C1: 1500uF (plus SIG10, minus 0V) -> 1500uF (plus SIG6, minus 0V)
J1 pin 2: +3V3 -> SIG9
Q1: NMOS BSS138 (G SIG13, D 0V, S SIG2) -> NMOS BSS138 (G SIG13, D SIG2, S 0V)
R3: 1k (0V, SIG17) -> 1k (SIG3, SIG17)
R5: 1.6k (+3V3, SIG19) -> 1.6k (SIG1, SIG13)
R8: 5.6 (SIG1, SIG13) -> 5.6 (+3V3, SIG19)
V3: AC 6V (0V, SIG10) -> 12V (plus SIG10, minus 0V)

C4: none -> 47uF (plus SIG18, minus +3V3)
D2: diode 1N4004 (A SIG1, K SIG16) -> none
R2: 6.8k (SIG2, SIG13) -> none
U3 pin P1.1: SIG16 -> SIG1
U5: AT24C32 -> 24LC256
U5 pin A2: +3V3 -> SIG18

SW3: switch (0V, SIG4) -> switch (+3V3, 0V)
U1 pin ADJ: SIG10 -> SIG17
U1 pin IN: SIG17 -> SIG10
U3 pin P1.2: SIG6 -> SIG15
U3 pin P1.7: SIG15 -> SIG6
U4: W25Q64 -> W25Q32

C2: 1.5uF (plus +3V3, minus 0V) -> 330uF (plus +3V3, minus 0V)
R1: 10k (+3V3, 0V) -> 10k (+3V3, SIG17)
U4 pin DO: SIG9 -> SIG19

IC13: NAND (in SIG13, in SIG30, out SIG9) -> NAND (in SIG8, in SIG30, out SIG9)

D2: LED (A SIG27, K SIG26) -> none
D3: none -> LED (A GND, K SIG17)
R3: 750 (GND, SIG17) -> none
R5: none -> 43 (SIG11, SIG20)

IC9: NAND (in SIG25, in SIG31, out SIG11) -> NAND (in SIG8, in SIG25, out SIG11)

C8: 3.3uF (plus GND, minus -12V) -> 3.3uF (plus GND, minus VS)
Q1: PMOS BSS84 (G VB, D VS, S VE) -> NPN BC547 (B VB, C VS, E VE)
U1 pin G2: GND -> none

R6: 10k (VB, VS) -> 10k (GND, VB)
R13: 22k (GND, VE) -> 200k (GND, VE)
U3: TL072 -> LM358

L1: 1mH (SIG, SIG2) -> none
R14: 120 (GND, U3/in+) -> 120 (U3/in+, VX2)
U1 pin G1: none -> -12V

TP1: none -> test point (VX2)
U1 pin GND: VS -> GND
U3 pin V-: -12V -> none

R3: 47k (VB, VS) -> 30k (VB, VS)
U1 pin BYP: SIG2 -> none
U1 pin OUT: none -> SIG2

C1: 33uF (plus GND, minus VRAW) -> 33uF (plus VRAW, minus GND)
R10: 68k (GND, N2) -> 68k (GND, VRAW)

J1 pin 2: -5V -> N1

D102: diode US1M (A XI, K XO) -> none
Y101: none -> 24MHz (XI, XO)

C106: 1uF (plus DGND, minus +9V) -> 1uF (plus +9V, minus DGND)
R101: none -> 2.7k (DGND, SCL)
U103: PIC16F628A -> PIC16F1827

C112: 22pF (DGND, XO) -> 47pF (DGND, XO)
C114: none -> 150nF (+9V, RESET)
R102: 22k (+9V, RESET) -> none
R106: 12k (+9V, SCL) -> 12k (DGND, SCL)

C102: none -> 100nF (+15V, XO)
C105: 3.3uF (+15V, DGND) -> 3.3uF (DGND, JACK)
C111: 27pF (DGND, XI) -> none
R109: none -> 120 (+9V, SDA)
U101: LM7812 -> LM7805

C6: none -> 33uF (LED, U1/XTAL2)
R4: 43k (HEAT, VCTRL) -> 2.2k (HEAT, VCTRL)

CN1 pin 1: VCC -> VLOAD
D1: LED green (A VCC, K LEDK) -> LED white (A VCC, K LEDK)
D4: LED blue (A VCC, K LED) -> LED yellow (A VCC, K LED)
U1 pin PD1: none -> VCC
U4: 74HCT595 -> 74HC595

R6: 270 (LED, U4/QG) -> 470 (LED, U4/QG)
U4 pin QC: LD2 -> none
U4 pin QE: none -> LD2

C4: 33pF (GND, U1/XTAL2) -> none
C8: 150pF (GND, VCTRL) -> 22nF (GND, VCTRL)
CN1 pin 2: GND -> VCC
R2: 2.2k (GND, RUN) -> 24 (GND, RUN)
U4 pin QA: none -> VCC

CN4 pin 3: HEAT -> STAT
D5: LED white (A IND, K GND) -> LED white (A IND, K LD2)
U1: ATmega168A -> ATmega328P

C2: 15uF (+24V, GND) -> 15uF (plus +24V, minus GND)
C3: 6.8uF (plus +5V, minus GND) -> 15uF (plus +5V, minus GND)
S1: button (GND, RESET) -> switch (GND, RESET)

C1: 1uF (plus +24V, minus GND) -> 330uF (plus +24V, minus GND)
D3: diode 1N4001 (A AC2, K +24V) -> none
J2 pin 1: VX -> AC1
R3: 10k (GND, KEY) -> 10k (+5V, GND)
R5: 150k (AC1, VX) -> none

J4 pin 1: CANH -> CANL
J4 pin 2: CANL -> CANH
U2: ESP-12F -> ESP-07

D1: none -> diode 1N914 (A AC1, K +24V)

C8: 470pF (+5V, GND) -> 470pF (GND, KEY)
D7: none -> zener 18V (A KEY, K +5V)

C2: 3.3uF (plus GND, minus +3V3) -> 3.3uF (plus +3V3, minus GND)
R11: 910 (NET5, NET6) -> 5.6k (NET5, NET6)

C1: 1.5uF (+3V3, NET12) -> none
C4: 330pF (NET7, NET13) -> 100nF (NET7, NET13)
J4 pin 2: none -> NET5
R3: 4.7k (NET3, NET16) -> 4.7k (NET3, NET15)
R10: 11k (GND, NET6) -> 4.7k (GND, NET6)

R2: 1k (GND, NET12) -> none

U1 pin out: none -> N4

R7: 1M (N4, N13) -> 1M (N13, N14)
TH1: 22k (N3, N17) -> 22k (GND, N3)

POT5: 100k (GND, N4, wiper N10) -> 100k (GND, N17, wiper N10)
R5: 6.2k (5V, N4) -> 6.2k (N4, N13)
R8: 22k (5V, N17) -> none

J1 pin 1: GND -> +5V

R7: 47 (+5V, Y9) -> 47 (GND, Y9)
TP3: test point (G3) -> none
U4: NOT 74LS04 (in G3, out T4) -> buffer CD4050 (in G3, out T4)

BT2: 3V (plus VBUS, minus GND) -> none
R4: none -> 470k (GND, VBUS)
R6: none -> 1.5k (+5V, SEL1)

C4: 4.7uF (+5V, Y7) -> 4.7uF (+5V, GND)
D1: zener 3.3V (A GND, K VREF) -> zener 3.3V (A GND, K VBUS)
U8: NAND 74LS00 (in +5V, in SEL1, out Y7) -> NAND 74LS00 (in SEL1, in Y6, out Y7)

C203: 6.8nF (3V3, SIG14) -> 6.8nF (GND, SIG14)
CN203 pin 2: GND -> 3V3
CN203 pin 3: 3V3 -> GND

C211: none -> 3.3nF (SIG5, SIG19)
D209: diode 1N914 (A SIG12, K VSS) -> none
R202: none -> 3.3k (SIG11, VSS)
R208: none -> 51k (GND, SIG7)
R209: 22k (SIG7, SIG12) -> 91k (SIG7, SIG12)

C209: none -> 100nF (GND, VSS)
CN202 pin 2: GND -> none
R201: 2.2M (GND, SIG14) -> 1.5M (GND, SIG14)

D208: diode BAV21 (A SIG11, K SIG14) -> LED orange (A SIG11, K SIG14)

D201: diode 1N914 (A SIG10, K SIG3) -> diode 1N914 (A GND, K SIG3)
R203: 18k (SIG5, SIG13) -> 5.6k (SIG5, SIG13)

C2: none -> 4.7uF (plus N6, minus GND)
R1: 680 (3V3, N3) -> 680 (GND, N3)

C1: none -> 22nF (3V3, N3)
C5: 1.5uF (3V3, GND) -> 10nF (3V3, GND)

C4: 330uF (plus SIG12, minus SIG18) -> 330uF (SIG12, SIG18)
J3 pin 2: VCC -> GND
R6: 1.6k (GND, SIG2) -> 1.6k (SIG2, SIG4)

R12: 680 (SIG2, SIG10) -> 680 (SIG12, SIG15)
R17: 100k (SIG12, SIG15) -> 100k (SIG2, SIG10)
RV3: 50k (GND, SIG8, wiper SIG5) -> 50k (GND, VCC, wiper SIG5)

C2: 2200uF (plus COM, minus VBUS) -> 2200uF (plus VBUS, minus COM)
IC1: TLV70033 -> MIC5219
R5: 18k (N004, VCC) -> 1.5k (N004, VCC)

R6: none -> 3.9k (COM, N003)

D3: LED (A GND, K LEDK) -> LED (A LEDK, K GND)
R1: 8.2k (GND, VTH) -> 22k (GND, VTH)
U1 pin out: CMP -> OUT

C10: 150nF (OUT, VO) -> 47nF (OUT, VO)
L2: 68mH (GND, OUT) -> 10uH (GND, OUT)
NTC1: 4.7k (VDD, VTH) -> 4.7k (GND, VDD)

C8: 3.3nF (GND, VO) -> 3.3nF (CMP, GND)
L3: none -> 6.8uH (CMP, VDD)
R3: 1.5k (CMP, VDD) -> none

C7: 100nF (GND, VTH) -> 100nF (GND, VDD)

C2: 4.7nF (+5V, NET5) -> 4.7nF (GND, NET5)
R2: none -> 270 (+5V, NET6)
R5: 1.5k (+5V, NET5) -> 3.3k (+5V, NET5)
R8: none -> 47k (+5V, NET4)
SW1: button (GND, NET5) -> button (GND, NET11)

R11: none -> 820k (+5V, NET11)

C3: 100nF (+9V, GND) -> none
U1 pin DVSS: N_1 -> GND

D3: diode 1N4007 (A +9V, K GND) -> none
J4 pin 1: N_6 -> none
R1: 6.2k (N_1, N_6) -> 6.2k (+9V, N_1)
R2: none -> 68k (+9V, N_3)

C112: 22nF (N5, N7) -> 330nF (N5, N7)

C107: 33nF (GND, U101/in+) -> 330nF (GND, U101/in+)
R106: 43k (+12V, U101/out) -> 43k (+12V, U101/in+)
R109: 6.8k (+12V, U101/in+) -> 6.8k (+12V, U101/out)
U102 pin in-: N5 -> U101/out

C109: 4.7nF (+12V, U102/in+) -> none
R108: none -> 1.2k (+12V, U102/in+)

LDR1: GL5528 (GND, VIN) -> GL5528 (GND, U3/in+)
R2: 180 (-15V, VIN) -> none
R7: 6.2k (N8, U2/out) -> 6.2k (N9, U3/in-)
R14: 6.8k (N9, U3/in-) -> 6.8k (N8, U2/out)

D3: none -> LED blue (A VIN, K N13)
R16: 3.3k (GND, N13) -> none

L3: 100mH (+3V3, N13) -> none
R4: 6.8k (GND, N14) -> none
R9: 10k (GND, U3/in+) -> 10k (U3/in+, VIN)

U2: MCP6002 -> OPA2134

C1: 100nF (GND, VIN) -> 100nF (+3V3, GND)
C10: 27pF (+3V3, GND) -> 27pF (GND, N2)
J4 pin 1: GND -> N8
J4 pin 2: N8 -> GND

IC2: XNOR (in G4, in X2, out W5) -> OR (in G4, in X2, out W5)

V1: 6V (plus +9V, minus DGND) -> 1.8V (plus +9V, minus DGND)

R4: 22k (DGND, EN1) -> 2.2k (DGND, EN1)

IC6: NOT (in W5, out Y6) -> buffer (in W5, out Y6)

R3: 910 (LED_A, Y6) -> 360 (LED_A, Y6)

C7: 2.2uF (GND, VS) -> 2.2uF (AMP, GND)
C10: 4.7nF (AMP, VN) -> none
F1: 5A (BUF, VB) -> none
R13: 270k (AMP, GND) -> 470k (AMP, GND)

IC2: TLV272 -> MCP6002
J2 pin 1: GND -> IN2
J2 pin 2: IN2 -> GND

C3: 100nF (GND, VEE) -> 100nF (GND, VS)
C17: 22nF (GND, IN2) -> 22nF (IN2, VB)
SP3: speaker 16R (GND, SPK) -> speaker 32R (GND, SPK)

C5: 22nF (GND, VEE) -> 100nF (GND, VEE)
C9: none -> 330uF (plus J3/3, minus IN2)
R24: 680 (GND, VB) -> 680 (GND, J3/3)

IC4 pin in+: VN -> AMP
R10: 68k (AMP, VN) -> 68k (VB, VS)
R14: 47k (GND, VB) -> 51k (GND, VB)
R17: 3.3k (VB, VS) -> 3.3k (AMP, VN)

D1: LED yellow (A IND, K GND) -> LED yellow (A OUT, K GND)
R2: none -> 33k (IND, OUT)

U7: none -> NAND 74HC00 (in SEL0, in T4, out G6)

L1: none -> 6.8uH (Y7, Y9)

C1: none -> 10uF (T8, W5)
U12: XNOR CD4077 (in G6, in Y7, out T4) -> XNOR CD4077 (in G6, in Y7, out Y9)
···
● **What you should do**
In the listing above, locate the line containing "C1: 33uF (plus" and the line containing "R11: 910 (NET5, NET6) -> 5.6k (NET5, NET6)", then transcribe both and every line between them verbatim.

● **Written response**
C1: 33uF (plus GND, minus VRAW) -> 33uF (plus VRAW, minus GND)
R10: 68k (GND, N2) -> 68k (GND, VRAW)

J1 pin 2: -5V -> N1

D102: diode US1M (A XI, K XO) -> none
Y101: none -> 24MHz (XI, XO)

C106: 1uF (plus DGND, minus +9V) -> 1uF (plus +9V, minus DGND)
R101: none -> 2.7k (DGND, SCL)
U103: PIC16F628A -> PIC16F1827

C112: 22pF (DGND, XO) -> 47pF (DGND, XO)
C114: none -> 150nF (+9V, RESET)
R102: 22k (+9V, RESET) -> none
R106: 12k (+9V, SCL) -> 12k (DGND, SCL)

C102: none -> 100nF (+15V, XO)
C105: 3.3uF (+15V, DGND) -> 3.3uF (DGND, JACK)
C111: 27pF (DGND, XI) -> none
R109: none -> 120 (+9V, SDA)
U101: LM7812 -> LM7805

C6: none -> 33uF (LED, U1/XTAL2)
R4: 43k (HEAT, VCTRL) -> 2.2k (HEAT, VCTRL)

CN1 pin 1: VCC -> VLOAD
D1: LED green (A VCC, K LEDK) -> LED white (A VCC, K LEDK)
D4: LED blue (A VCC, K LED) -> LED yellow (A VCC, K LED)
U1 pin PD1: none -> VCC
U4: 74HCT595 -> 74HC595

R6: 270 (LED, U4/QG) -> 470 (LED, U4/QG)
U4 pin QC: LD2 -> none
U4 pin QE: none -> LD2

C4: 33pF (GND, U1/XTAL2) -> none
C8: 150pF (GND, VCTRL) -> 22nF (GND, VCTRL)
CN1 pin 2: GND -> VCC
R2: 2.2k (GND, RUN) -> 24 (GND, RUN)
U4 pin QA: none -> VCC

CN4 pin 3: HEAT -> STAT
D5: LED white (A IND, K GND) -> LED white (A IND, K LD2)
U1: ATmega168A -> ATmega328P

C2: 15uF (+24V, GND) -> 15uF (plus +24V, minus GND)
C3: 6.8uF (plus +5V, minus GND) -> 15uF (plus +5V, minus GND)
S1: button (GND, RESET) -> switch (GND, RESET)

C1: 1uF (plus +24V, minus GND) -> 330uF (plus +24V, minus GND)
D3: diode 1N4001 (A AC2, K +24V) -> none
J2 pin 1: VX -> AC1
R3: 10k (GND, KEY) -> 10k (+5V, GND)
R5: 150k (AC1, VX) -> none

J4 pin 1: CANH -> CANL
J4 pin 2: CANL -> CANH
U2: ESP-12F -> ESP-07

D1: none -> diode 1N914 (A AC1, K +24V)

C8: 470pF (+5V, GND) -> 470pF (GND, KEY)
D7: none -> zener 18V (A KEY, K +5V)

C2: 3.3uF (plus GND, minus +3V3) -> 3.3uF (plus +3V3, minus GND)
R11: 910 (NET5, NET6) -> 5.6k (NET5, NET6)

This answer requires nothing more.